■ Supplied material ■
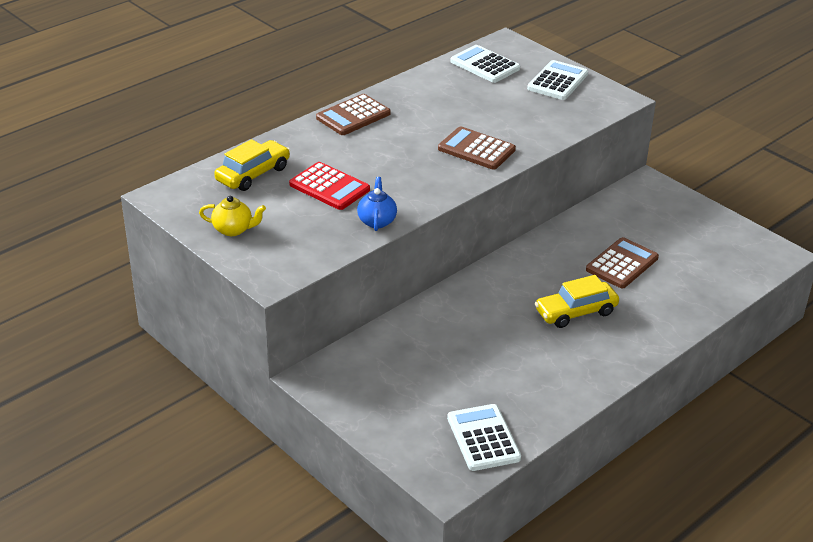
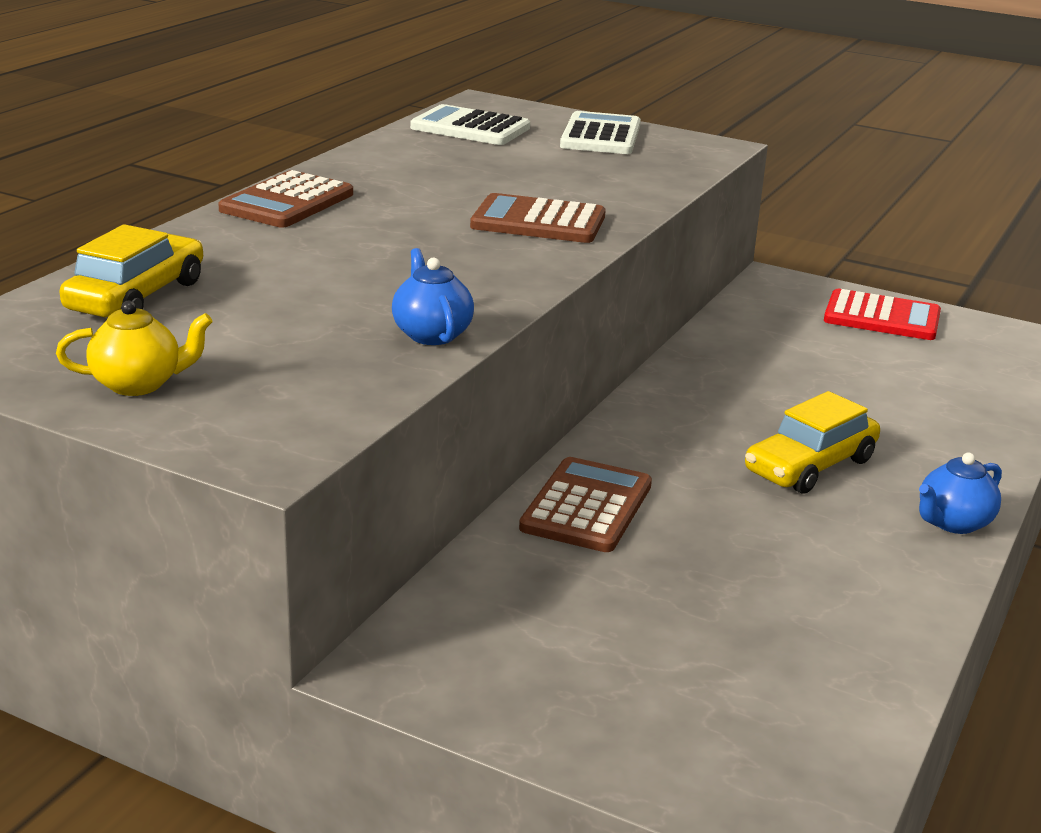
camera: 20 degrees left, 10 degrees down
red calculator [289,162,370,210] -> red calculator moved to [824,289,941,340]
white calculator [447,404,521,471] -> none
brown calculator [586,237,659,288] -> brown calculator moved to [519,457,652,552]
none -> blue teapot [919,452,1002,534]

...

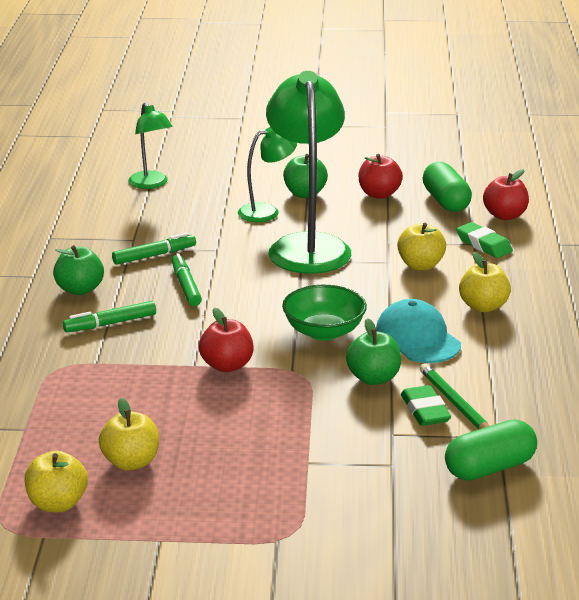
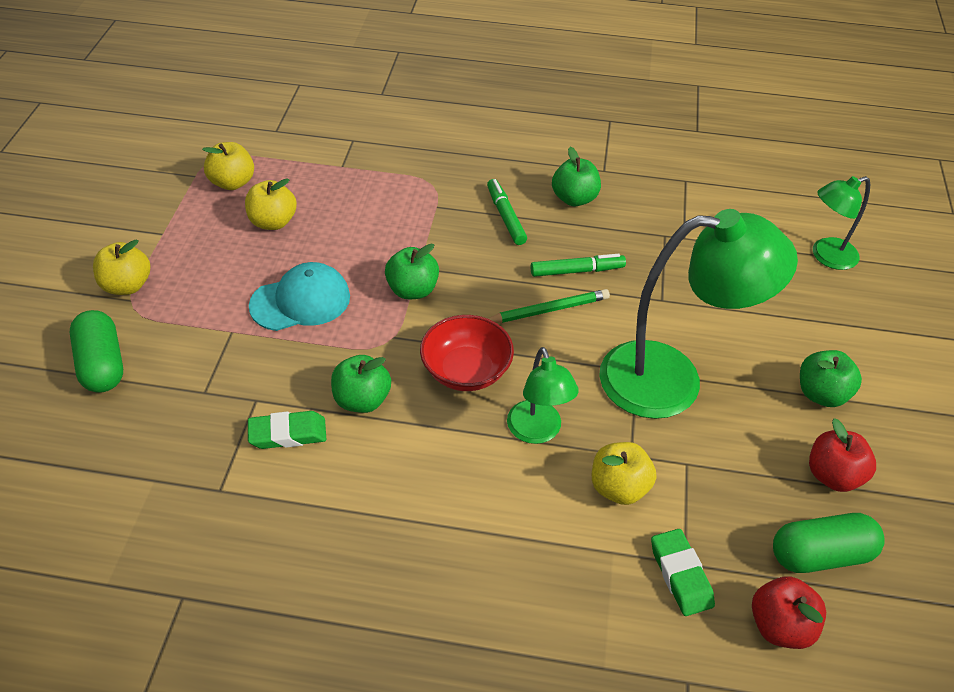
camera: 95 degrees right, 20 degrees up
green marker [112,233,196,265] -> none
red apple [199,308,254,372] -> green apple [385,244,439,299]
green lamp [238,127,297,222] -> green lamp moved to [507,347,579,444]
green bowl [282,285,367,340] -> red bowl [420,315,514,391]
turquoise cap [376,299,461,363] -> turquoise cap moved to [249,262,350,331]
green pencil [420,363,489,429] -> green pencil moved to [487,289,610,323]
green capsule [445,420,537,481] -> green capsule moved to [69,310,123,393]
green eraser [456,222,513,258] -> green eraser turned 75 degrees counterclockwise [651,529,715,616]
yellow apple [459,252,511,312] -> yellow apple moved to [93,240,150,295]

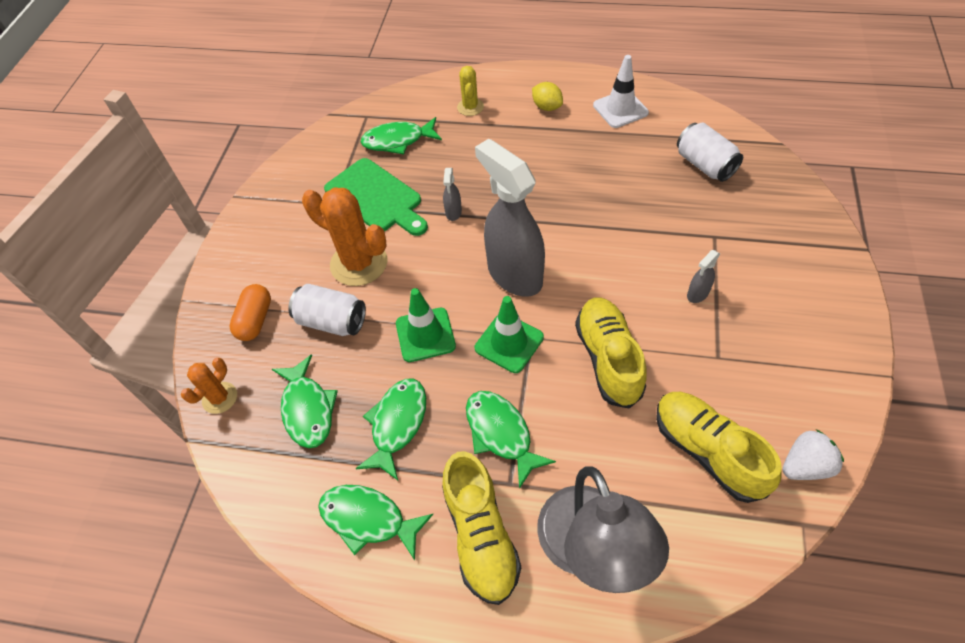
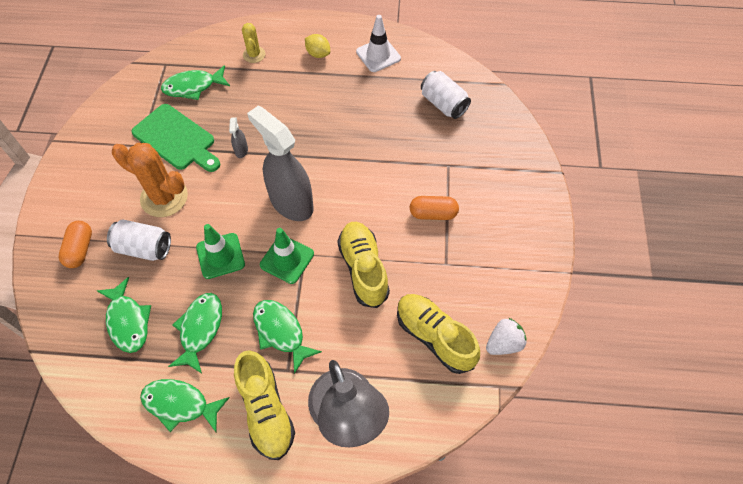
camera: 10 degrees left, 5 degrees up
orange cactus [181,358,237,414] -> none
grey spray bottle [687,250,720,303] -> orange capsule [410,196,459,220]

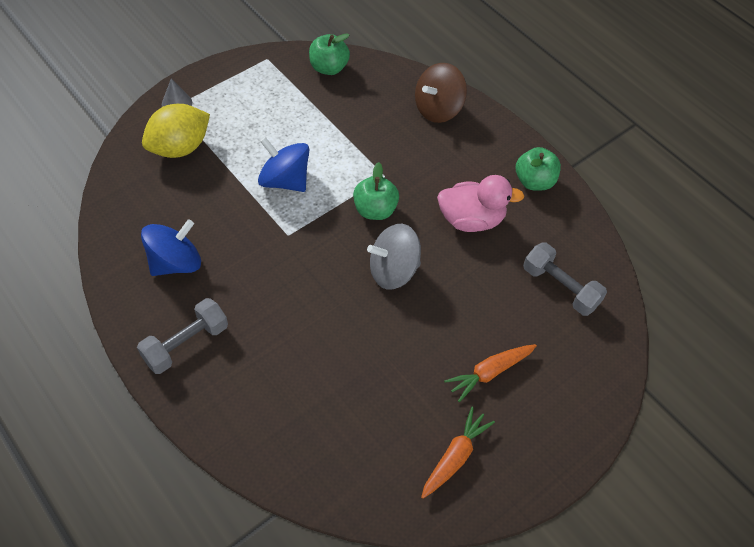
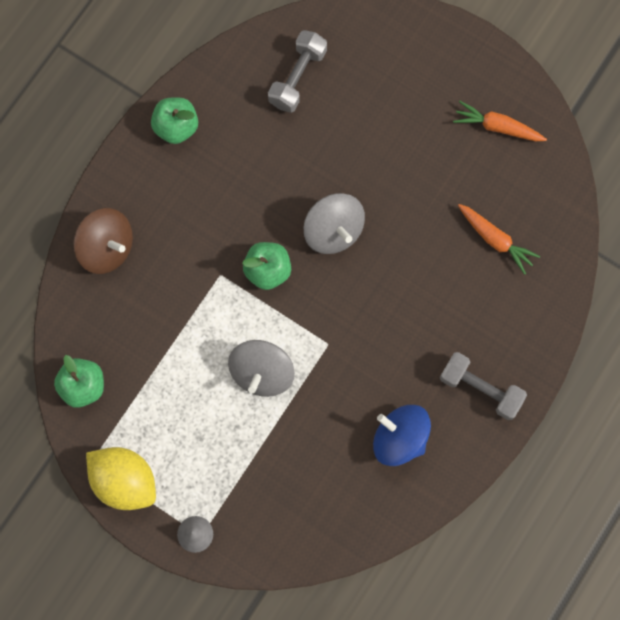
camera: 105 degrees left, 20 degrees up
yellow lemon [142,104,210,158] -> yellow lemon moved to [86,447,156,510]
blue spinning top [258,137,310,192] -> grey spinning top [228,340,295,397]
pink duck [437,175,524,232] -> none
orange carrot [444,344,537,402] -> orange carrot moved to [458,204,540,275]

* * *

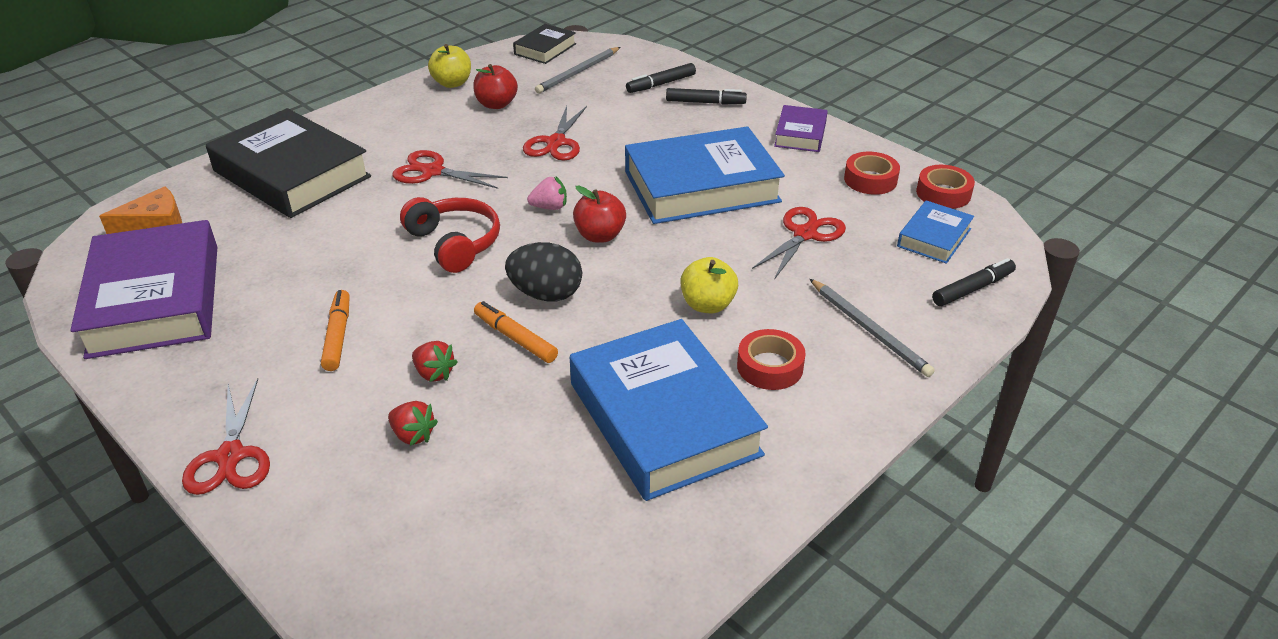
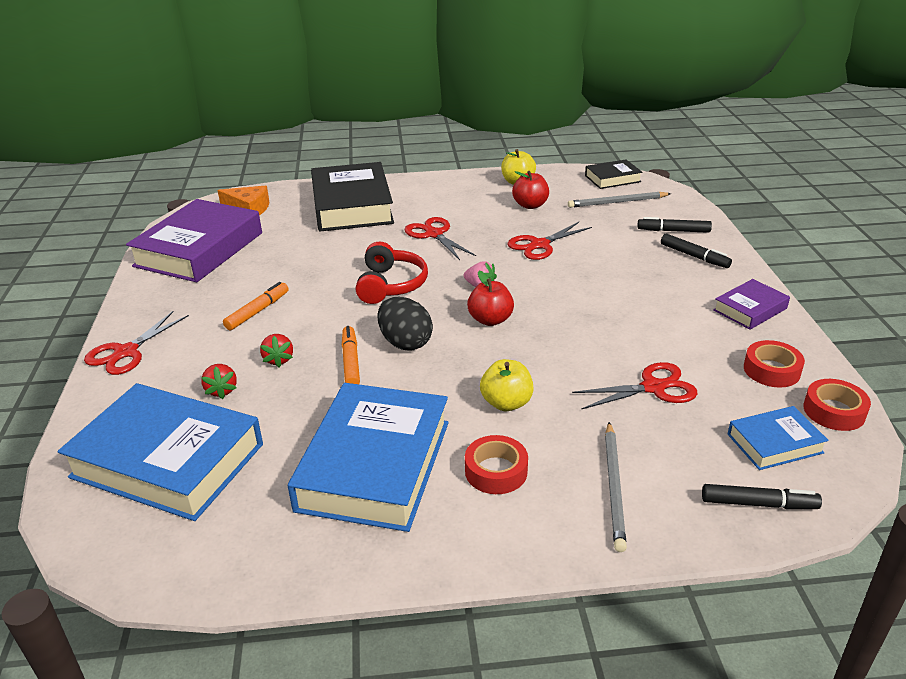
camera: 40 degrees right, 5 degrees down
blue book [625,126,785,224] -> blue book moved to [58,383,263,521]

■ Task ■
Go through the material above and return each line that holds the word "calculator".

■ Solution to this exercise ■
red calculator [289,162,370,210] -> red calculator moved to [824,289,941,340]
white calculator [447,404,521,471] -> none
brown calculator [586,237,659,288] -> brown calculator moved to [519,457,652,552]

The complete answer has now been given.